**WORK TO COMPLETE**
What you return must match the records below character for character, except that no picture appears.

**INPUT DATA**
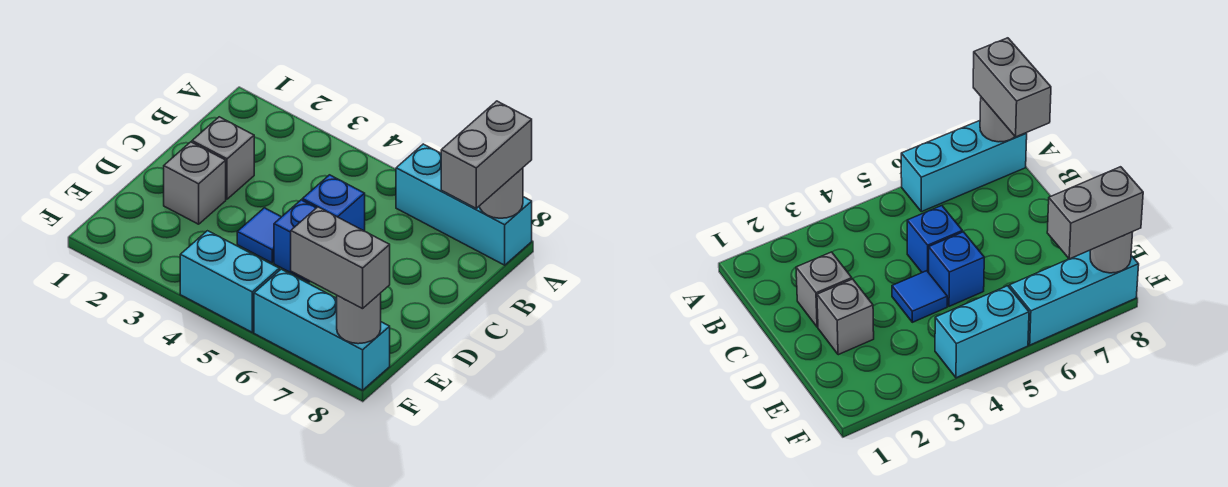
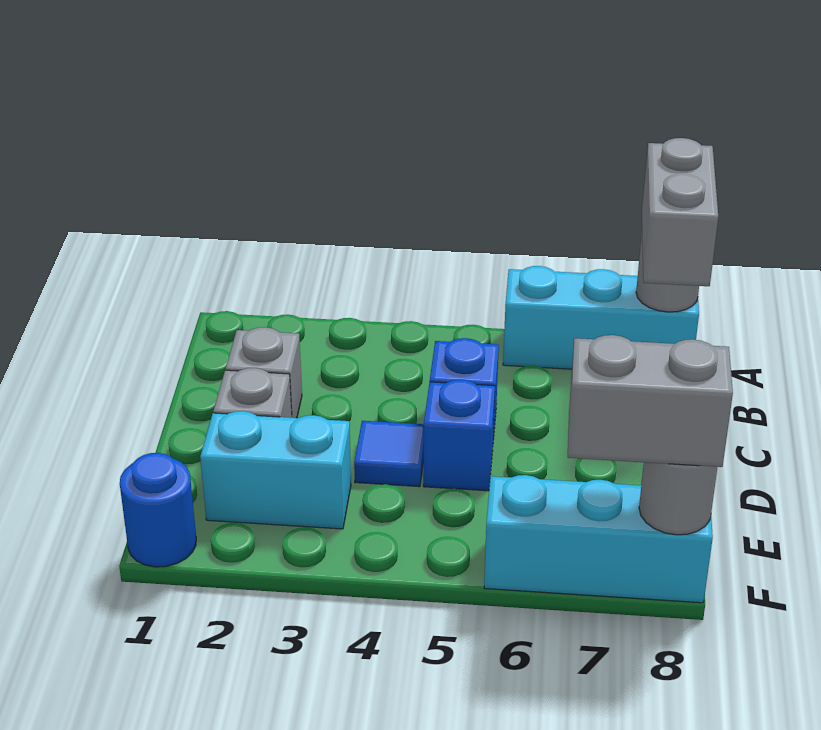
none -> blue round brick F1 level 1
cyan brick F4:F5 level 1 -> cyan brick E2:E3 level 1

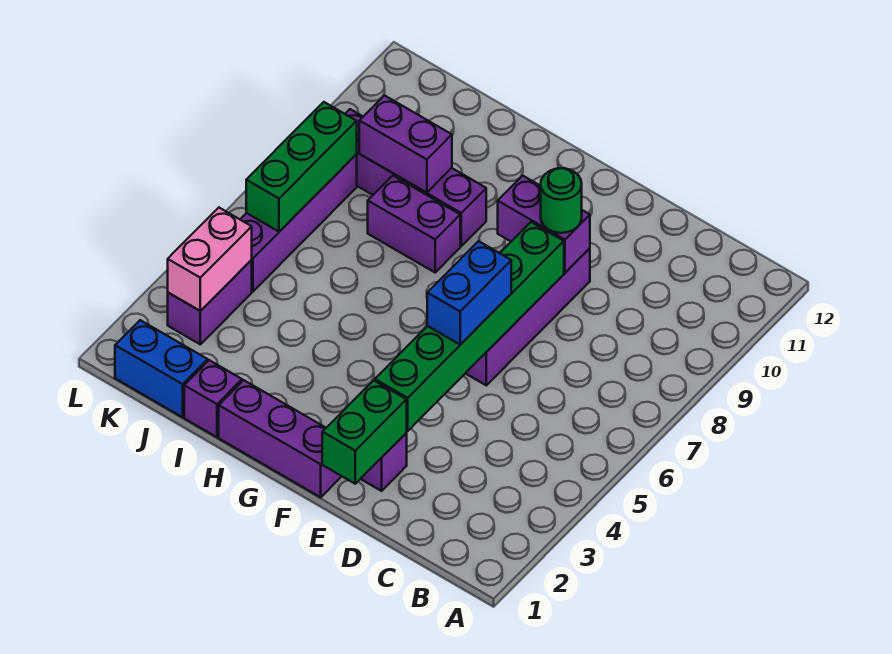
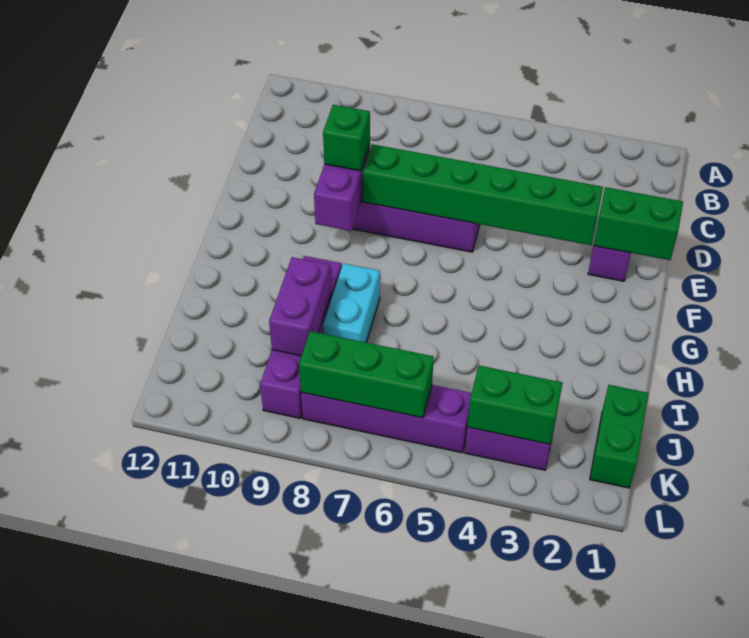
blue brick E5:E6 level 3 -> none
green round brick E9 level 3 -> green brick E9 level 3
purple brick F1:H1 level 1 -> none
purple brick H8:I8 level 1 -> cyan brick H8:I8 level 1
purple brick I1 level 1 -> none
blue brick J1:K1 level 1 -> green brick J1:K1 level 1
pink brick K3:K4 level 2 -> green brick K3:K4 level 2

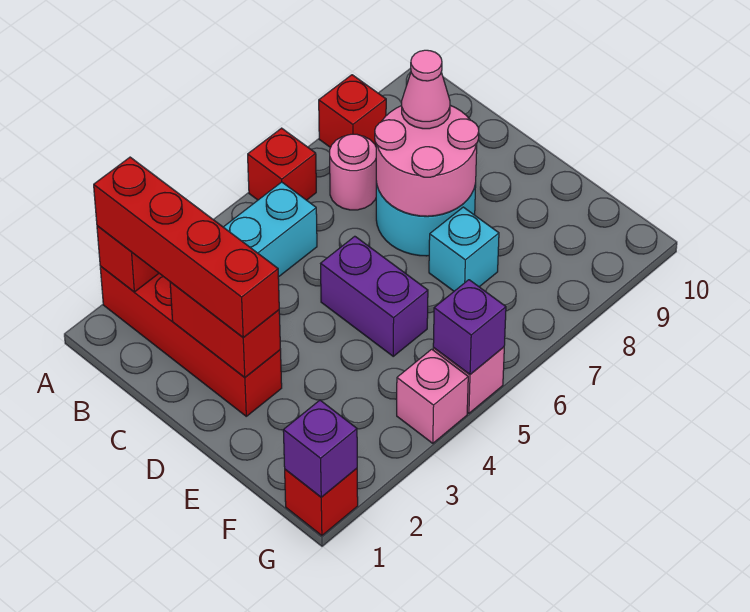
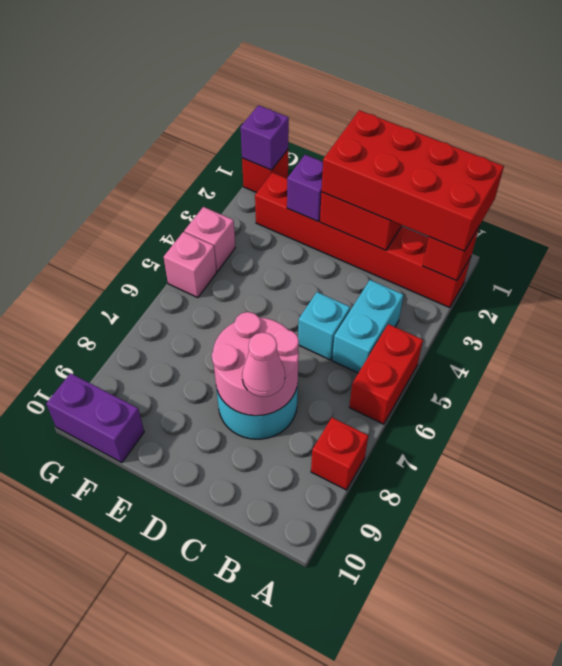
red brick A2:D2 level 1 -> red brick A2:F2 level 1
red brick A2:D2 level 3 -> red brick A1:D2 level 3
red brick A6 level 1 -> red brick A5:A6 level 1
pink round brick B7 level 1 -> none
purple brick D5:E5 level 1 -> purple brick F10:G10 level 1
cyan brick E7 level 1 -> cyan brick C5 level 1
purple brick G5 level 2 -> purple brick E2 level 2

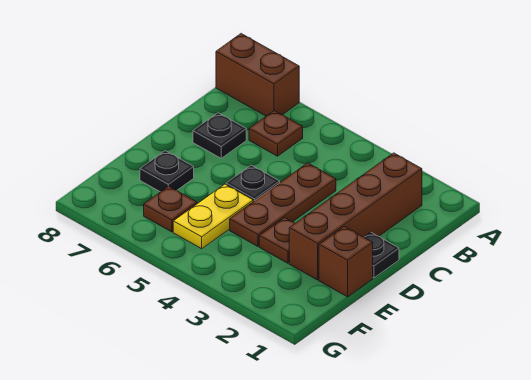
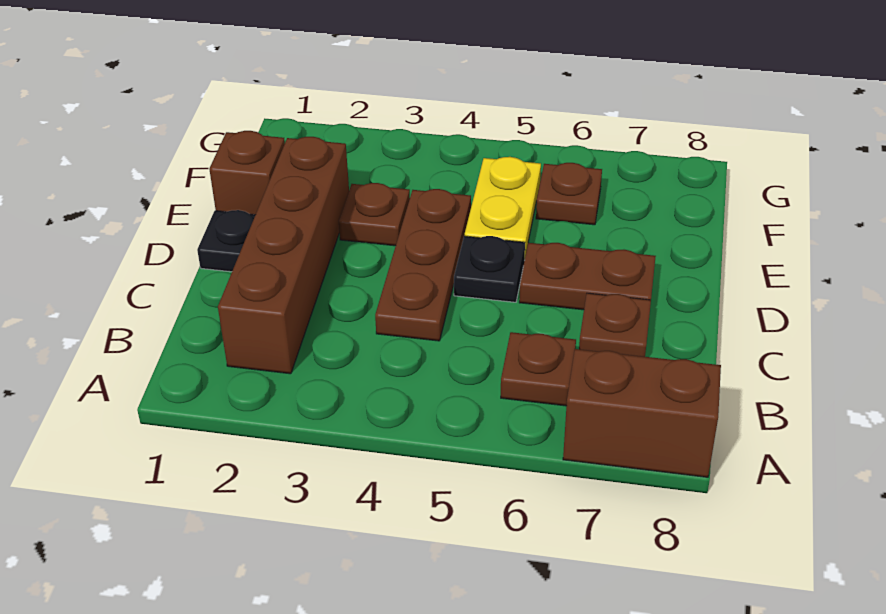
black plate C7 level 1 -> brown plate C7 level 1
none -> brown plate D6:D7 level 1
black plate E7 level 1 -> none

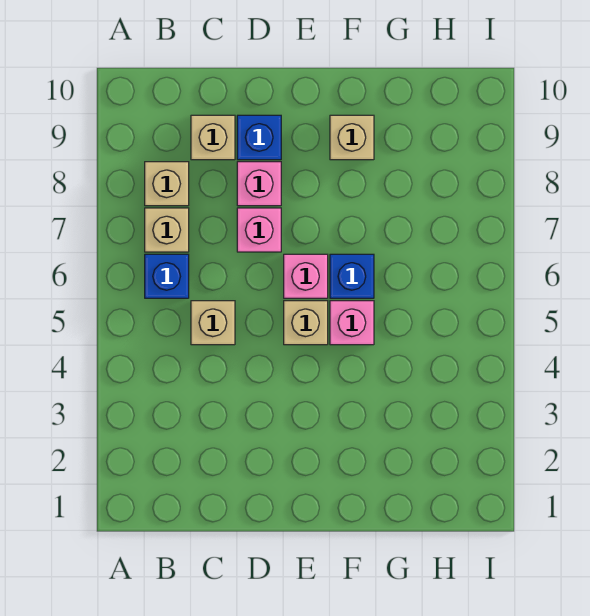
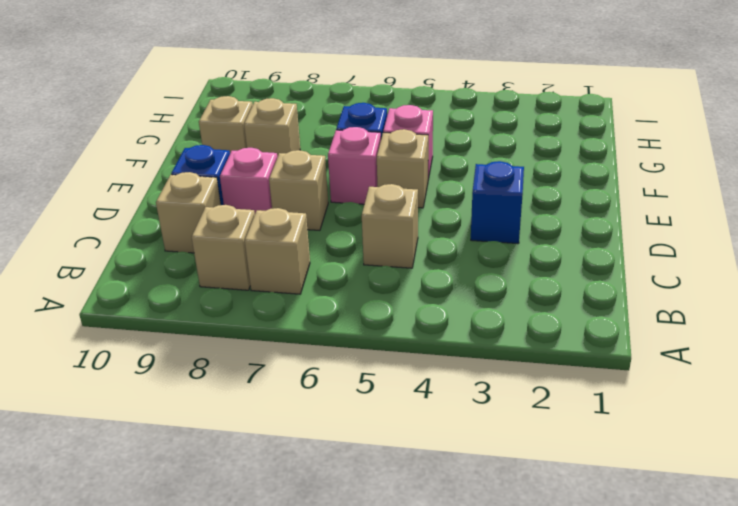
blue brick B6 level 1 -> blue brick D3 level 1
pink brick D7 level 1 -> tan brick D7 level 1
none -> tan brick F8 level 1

**WRITTEN REPLY**
none -> blue round brick F1 level 1
cyan brick F4:F5 level 1 -> cyan brick E2:E3 level 1

blue brick E5:E6 level 3 -> none
green round brick E9 level 3 -> green brick E9 level 3
purple brick F1:H1 level 1 -> none
purple brick H8:I8 level 1 -> cyan brick H8:I8 level 1
purple brick I1 level 1 -> none
blue brick J1:K1 level 1 -> green brick J1:K1 level 1
pink brick K3:K4 level 2 -> green brick K3:K4 level 2

red brick A2:D2 level 1 -> red brick A2:F2 level 1
red brick A2:D2 level 3 -> red brick A1:D2 level 3
red brick A6 level 1 -> red brick A5:A6 level 1
pink round brick B7 level 1 -> none
purple brick D5:E5 level 1 -> purple brick F10:G10 level 1
cyan brick E7 level 1 -> cyan brick C5 level 1
purple brick G5 level 2 -> purple brick E2 level 2

black plate C7 level 1 -> brown plate C7 level 1
none -> brown plate D6:D7 level 1
black plate E7 level 1 -> none

blue brick B6 level 1 -> blue brick D3 level 1
pink brick D7 level 1 -> tan brick D7 level 1
none -> tan brick F8 level 1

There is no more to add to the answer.